#### [EXERCISE PROMPT]
In the entries that follow, the first line to write out is the one containing "U206 pin GP2: GND -> none", and the last is the one containing "J1 pin 2: none -> GND". Reproduce that stretch exactly, with nothing before or after it.

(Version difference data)
· · · · · · ·
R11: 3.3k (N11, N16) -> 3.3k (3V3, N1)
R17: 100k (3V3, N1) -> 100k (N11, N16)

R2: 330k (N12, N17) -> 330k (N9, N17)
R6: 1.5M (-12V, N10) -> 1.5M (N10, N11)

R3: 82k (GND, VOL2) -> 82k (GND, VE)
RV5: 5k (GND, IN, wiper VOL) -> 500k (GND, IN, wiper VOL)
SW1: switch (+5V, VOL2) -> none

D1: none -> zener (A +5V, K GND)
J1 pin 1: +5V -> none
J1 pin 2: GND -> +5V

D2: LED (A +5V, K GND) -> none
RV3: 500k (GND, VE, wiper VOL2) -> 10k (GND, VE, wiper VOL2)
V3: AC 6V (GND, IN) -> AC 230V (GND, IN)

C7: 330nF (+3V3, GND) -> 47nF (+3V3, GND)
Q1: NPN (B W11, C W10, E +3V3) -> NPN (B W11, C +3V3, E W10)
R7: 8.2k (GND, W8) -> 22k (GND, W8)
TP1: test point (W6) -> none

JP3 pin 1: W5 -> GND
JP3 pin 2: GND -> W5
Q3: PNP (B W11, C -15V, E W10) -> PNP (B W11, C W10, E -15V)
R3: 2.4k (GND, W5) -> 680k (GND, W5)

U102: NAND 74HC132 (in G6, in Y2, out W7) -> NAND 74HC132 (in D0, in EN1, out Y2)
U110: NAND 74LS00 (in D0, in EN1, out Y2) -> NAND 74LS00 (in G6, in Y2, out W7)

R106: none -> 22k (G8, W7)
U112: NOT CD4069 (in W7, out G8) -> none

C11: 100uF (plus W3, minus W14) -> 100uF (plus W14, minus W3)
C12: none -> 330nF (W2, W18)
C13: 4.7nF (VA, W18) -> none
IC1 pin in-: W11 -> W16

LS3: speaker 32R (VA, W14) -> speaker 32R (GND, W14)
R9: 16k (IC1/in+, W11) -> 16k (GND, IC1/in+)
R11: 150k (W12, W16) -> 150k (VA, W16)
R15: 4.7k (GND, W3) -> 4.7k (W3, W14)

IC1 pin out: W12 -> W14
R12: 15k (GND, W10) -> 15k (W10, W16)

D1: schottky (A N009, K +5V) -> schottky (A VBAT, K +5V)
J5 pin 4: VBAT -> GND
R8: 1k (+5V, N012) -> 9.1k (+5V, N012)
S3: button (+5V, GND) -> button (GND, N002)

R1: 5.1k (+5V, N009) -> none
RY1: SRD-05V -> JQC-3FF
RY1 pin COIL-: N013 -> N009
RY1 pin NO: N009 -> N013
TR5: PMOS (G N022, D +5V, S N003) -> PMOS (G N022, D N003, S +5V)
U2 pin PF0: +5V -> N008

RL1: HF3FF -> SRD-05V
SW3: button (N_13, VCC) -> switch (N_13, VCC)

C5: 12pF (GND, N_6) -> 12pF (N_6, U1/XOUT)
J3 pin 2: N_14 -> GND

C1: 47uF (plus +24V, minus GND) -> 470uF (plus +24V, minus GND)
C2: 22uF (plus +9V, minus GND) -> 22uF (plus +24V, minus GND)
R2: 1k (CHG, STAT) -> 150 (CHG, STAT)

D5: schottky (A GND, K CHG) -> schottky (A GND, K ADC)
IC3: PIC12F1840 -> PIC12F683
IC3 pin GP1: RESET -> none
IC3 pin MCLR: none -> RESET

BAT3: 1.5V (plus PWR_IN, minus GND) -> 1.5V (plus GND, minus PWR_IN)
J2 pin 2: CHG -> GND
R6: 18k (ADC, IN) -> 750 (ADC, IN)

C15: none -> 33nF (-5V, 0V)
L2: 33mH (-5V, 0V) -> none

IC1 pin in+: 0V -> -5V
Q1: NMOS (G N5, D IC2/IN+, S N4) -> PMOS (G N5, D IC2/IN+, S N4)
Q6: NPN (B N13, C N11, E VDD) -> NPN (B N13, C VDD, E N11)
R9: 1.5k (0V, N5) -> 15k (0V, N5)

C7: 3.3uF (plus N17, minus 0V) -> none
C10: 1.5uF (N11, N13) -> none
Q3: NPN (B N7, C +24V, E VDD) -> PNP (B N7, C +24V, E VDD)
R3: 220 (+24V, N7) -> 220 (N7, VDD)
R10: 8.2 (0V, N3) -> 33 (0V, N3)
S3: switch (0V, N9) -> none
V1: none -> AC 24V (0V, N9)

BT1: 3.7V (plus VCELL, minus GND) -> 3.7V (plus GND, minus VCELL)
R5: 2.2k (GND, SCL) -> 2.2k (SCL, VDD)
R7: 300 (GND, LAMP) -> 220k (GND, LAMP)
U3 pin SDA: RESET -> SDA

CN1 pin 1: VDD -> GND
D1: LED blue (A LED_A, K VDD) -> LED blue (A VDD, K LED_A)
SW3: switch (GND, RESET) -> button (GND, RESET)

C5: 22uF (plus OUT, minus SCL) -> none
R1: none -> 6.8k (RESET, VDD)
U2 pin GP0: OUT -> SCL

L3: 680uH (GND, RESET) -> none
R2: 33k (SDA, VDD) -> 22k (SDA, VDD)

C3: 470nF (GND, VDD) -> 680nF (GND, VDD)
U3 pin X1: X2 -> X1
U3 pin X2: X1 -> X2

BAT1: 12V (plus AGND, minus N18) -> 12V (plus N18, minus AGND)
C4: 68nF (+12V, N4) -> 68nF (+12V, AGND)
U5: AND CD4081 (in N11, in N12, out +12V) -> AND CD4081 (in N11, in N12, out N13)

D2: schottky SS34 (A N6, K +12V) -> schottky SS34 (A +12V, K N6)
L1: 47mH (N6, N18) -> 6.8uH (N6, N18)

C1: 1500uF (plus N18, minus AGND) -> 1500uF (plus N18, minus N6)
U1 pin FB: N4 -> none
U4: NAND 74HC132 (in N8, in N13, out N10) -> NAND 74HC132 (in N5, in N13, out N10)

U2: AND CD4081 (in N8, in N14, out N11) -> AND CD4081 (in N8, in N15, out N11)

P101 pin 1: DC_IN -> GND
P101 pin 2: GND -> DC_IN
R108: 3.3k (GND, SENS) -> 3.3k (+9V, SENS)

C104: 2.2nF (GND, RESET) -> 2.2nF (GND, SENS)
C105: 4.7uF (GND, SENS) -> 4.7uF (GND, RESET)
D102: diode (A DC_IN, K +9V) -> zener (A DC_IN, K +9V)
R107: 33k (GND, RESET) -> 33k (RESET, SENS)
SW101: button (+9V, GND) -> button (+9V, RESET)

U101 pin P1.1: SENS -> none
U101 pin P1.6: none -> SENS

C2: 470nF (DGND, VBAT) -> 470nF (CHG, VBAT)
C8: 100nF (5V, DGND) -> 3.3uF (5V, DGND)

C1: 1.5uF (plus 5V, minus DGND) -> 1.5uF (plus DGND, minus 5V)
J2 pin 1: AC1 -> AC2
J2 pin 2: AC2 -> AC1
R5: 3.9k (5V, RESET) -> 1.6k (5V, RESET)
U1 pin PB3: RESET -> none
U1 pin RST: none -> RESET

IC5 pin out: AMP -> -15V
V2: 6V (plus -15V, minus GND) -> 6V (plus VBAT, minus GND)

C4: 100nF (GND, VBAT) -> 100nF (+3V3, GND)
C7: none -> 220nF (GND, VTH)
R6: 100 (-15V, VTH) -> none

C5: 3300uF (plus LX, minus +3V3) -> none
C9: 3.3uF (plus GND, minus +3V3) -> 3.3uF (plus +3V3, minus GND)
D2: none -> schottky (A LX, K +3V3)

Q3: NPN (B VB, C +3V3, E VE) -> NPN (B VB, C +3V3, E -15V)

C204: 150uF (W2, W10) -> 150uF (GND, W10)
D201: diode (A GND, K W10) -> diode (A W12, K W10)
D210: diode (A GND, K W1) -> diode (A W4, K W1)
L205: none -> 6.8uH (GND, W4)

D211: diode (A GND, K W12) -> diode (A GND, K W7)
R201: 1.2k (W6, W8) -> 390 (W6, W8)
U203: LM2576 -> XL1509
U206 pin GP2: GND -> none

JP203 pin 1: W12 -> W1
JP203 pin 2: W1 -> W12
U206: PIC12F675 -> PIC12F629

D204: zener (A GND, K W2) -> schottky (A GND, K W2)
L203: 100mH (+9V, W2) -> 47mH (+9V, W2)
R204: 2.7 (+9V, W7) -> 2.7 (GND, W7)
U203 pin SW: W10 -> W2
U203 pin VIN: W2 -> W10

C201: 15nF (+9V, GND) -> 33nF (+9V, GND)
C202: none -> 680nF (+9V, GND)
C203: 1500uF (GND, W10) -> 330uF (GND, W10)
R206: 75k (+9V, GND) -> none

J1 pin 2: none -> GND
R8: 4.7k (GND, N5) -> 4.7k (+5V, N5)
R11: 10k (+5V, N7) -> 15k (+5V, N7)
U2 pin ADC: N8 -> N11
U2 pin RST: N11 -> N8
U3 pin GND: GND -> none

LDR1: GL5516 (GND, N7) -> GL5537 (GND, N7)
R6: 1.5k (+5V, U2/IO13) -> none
· · · · · · ·
#### [RESULT OF THIS EXERCISE]
U206 pin GP2: GND -> none

JP203 pin 1: W12 -> W1
JP203 pin 2: W1 -> W12
U206: PIC12F675 -> PIC12F629

D204: zener (A GND, K W2) -> schottky (A GND, K W2)
L203: 100mH (+9V, W2) -> 47mH (+9V, W2)
R204: 2.7 (+9V, W7) -> 2.7 (GND, W7)
U203 pin SW: W10 -> W2
U203 pin VIN: W2 -> W10

C201: 15nF (+9V, GND) -> 33nF (+9V, GND)
C202: none -> 680nF (+9V, GND)
C203: 1500uF (GND, W10) -> 330uF (GND, W10)
R206: 75k (+9V, GND) -> none

J1 pin 2: none -> GND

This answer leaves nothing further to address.